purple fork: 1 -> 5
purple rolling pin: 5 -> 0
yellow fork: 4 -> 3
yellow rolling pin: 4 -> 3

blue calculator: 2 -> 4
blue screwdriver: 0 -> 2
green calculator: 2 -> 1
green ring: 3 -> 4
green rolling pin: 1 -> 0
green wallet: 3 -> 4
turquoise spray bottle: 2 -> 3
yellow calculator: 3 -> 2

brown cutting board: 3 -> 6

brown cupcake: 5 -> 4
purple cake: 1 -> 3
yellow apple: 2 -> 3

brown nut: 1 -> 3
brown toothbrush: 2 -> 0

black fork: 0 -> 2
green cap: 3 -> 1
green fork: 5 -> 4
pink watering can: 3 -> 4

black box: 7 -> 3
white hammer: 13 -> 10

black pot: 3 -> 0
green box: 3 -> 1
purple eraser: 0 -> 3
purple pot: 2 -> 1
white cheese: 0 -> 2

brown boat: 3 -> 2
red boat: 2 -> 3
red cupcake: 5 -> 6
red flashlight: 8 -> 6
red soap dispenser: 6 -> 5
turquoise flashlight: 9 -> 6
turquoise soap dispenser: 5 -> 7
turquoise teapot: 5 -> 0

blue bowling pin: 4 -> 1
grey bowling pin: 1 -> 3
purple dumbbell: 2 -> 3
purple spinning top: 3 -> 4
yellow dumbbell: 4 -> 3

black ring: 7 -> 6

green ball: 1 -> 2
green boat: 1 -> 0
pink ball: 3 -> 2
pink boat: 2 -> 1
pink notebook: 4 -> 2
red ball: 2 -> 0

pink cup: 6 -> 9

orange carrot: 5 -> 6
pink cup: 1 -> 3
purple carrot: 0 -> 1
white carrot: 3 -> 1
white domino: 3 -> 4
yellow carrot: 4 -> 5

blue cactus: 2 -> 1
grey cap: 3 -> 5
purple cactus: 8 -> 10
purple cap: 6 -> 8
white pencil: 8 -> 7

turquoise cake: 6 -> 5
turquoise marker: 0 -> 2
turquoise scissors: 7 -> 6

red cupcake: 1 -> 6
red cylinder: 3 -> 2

Exercise goal:
Your answer must be every line from the listing above that holds the string "black".

Answer box:
black fork: 0 -> 2
black box: 7 -> 3
black pot: 3 -> 0
black ring: 7 -> 6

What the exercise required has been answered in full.